## THE PROBLEM
Please reproduce, word for word, the stretch of the records below from the line containing "Mikkel [418, 491]" through the line containing "crates [769, 522]", including both of those lines and nothing else.

===== ENTRIES PROVIDED

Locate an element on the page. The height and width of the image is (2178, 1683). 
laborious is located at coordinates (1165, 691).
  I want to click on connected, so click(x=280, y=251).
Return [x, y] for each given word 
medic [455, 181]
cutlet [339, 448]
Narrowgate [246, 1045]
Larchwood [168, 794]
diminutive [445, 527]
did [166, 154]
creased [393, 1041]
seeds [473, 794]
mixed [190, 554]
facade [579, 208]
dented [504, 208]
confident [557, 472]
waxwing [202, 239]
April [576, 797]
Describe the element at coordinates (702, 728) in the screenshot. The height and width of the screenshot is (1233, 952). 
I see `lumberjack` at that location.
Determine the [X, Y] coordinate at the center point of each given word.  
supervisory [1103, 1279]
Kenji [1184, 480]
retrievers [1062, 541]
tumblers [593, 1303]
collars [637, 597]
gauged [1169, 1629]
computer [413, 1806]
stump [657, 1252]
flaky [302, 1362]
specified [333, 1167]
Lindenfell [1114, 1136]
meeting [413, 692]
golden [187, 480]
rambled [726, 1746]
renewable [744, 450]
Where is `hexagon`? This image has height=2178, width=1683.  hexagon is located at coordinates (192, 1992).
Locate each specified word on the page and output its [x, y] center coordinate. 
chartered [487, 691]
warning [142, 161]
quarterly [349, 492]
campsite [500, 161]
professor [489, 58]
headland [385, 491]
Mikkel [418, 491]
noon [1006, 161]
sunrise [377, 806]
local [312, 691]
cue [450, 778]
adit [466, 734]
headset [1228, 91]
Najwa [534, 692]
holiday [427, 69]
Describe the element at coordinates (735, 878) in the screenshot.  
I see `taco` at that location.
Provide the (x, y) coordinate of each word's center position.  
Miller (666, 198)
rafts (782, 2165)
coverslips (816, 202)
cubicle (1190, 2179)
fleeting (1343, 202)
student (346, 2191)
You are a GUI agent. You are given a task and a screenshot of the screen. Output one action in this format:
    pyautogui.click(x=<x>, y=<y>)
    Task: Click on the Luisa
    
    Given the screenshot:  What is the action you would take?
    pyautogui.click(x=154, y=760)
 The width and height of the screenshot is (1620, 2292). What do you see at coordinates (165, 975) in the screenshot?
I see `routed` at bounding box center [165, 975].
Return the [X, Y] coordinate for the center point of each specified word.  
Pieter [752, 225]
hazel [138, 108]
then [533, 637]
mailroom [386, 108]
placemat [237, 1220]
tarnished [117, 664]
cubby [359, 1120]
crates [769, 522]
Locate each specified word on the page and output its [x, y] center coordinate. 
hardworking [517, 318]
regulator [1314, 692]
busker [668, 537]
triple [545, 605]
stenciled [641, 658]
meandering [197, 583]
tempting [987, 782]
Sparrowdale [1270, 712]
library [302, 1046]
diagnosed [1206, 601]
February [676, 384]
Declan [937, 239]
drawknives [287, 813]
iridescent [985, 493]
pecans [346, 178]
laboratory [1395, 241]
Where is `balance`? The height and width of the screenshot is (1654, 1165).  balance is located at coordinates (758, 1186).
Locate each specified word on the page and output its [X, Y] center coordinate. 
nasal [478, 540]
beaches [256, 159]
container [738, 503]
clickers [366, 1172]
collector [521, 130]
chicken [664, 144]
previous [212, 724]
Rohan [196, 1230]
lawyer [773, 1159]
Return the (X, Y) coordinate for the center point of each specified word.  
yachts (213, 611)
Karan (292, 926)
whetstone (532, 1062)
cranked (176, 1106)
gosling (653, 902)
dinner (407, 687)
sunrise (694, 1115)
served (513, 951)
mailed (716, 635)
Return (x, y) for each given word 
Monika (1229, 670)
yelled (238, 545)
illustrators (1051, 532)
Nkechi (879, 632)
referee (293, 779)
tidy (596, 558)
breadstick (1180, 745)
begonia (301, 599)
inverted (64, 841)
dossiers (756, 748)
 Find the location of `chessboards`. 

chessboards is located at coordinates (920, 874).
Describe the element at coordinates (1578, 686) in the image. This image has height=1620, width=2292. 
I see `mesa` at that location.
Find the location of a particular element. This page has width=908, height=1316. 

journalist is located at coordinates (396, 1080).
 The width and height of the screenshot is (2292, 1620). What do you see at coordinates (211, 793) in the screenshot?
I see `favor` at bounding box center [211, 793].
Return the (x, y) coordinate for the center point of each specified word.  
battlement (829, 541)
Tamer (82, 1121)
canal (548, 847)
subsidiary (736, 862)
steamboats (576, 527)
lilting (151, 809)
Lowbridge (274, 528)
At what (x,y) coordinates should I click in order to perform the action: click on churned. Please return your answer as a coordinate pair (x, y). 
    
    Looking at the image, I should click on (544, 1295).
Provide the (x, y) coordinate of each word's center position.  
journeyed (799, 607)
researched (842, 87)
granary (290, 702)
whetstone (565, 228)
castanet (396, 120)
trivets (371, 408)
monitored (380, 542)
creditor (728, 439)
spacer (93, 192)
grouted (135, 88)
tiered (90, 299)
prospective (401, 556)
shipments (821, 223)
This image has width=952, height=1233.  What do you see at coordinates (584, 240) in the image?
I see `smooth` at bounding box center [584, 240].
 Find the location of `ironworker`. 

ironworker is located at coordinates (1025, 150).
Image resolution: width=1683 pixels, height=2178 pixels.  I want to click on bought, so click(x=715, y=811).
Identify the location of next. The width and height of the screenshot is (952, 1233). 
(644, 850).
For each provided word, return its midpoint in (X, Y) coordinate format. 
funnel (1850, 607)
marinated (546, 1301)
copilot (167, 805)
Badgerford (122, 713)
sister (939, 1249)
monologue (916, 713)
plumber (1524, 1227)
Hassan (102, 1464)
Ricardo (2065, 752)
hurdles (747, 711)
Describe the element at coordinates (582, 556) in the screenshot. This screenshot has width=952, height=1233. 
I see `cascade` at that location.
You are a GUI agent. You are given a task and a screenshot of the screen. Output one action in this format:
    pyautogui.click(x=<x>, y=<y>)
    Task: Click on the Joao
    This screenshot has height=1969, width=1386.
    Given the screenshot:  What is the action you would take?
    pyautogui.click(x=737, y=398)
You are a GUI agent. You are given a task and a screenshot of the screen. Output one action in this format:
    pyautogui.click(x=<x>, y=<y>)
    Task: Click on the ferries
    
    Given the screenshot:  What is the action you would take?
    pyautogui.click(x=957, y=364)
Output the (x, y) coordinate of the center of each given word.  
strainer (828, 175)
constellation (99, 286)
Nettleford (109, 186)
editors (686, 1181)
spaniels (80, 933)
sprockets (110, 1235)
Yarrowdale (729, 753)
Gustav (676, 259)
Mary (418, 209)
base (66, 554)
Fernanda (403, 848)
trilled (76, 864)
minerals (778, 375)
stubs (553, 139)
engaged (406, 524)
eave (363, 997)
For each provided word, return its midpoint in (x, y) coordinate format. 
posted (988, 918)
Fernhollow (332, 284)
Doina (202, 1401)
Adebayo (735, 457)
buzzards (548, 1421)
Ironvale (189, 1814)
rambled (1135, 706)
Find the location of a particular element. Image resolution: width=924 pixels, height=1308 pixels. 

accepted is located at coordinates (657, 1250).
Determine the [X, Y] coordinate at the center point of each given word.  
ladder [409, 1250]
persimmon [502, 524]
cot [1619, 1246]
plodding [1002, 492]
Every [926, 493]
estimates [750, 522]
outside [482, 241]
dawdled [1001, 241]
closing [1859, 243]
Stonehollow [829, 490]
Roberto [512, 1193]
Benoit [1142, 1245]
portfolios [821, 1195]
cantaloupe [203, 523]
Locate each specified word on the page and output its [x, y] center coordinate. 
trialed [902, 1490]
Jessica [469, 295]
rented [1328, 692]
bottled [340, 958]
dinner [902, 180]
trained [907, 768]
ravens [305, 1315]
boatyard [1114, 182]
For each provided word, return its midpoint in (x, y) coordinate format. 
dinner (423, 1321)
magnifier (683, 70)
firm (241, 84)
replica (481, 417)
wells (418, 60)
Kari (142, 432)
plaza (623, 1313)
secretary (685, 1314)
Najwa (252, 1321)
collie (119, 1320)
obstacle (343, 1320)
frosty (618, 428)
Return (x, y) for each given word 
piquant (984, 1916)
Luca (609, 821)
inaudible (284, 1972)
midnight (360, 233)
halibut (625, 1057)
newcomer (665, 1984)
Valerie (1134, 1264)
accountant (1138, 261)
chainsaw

==========

## CORRECT OUTPUT
Mikkel [418, 491]
noon [1006, 161]
sunrise [377, 806]
local [312, 691]
cue [450, 778]
adit [466, 734]
headset [1228, 91]
Najwa [534, 692]
holiday [427, 69]
Describe the element at coordinates (735, 878) in the screenshot.  
I see `taco` at that location.
Provide the (x, y) coordinate of each word's center position.  
Miller (666, 198)
rafts (782, 2165)
coverslips (816, 202)
cubicle (1190, 2179)
fleeting (1343, 202)
student (346, 2191)
You are a GUI agent. You are given a task and a screenshot of the screen. Output one action in this format:
    pyautogui.click(x=<x>, y=<y>)
    Task: Click on the Luisa
    
    Given the screenshot:  What is the action you would take?
    pyautogui.click(x=154, y=760)
 The width and height of the screenshot is (1620, 2292). What do you see at coordinates (165, 975) in the screenshot?
I see `routed` at bounding box center [165, 975].
Return the [X, Y] coordinate for the center point of each specified word.  
Pieter [752, 225]
hazel [138, 108]
then [533, 637]
mailroom [386, 108]
placemat [237, 1220]
tarnished [117, 664]
cubby [359, 1120]
crates [769, 522]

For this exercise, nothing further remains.